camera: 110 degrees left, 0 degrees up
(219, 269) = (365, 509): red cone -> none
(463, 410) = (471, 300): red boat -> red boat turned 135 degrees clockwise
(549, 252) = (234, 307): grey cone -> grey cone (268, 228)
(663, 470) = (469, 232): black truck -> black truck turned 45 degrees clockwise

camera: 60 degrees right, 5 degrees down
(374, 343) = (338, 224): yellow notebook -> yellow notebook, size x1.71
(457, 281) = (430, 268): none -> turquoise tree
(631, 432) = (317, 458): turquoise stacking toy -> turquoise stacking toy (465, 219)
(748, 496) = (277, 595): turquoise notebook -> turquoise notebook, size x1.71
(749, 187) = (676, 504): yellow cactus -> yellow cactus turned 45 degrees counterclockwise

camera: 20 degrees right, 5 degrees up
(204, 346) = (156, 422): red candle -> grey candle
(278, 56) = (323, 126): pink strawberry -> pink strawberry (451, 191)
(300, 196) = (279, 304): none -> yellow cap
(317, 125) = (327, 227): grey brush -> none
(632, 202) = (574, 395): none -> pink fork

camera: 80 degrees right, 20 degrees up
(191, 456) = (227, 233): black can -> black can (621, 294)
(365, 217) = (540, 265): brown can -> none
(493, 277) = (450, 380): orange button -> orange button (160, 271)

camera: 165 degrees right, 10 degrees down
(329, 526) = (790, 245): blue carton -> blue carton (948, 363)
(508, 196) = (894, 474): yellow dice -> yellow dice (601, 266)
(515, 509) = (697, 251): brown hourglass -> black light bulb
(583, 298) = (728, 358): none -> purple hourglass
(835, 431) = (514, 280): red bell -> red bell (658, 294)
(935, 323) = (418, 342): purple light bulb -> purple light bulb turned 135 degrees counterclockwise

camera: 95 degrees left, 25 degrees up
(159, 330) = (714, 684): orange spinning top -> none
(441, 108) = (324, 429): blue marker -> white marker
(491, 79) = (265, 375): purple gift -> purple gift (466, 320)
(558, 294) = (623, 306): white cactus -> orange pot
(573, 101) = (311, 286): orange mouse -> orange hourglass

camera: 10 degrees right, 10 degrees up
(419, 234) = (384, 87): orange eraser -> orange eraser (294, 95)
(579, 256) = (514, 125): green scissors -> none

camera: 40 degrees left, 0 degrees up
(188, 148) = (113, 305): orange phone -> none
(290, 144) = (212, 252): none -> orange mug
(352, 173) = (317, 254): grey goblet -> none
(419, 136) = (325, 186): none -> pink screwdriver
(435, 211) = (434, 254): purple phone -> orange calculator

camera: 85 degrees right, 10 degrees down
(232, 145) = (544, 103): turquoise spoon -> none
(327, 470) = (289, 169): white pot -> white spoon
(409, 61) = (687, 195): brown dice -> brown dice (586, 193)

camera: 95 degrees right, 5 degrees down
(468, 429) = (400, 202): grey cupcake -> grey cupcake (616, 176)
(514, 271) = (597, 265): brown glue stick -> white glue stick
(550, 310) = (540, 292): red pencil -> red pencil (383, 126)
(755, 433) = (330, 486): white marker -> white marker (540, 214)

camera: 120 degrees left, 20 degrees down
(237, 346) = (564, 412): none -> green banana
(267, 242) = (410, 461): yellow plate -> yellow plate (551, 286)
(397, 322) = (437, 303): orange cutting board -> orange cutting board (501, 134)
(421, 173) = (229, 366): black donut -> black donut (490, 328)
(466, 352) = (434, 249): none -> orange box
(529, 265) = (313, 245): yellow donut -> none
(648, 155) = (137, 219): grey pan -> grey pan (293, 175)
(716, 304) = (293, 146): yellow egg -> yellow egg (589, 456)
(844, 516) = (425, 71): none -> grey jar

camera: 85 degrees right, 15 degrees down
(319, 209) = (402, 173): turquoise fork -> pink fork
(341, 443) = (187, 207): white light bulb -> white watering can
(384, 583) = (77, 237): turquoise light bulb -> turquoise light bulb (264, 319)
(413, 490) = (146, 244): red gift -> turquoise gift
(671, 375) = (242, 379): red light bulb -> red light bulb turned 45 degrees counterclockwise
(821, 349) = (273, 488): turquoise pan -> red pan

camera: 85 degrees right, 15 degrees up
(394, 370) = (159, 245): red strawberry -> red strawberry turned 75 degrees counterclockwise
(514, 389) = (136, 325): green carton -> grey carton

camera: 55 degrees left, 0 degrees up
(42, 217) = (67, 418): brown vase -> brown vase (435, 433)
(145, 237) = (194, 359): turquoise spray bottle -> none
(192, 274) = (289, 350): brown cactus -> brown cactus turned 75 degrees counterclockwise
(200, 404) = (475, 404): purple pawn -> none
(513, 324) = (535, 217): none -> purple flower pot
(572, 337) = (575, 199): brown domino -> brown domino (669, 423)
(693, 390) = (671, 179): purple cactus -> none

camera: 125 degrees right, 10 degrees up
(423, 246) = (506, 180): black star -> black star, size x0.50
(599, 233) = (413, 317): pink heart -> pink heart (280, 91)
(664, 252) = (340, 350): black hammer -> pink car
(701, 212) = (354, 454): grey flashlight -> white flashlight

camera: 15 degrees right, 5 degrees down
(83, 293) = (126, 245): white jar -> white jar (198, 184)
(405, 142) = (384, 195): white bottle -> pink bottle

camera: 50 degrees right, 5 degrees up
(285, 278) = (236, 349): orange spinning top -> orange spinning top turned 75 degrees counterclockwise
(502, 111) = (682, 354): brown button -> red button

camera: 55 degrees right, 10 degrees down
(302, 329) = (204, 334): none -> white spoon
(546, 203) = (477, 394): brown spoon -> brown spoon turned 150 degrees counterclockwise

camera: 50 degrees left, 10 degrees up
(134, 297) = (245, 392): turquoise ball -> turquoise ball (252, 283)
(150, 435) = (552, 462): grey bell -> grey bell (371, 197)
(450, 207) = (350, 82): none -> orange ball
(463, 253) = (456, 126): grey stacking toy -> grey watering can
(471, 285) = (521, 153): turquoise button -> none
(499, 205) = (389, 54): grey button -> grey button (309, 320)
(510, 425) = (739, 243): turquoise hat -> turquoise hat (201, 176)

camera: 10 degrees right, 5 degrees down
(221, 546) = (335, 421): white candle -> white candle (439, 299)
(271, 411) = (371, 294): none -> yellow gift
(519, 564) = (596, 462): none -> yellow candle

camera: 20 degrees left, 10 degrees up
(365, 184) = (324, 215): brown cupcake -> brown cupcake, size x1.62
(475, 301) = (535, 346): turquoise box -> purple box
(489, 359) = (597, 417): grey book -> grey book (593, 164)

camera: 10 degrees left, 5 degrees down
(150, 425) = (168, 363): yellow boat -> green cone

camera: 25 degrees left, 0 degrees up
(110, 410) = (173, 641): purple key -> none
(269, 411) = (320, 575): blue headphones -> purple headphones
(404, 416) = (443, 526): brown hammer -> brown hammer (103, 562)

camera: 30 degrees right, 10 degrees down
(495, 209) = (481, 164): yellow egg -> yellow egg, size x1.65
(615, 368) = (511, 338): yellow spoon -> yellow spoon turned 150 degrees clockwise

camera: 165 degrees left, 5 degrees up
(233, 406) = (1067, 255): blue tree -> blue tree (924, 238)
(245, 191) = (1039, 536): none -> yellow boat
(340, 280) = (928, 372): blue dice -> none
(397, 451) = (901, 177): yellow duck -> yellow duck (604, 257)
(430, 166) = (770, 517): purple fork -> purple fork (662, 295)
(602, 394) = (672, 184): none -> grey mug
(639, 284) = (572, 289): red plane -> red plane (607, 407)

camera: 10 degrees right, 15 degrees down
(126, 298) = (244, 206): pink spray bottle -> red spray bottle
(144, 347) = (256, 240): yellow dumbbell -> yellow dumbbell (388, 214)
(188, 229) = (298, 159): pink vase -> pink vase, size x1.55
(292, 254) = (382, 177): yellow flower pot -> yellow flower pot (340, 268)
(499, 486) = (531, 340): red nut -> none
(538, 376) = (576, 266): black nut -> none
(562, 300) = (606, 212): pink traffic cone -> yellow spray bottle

Task instructions: Starting at the line above that contains "camera: 40 degrees left, 0 degrees up", write out each line exactly until the line that contains "(232, 145) = (544, 103): turquoise" has been written, and stop there.

Exercise result:
camera: 40 degrees left, 0 degrees up
(188, 148) = (113, 305): orange phone -> none
(290, 144) = (212, 252): none -> orange mug
(352, 173) = (317, 254): grey goblet -> none
(419, 136) = (325, 186): none -> pink screwdriver
(435, 211) = (434, 254): purple phone -> orange calculator

camera: 85 degrees right, 10 degrees down
(232, 145) = (544, 103): turquoise spoon -> none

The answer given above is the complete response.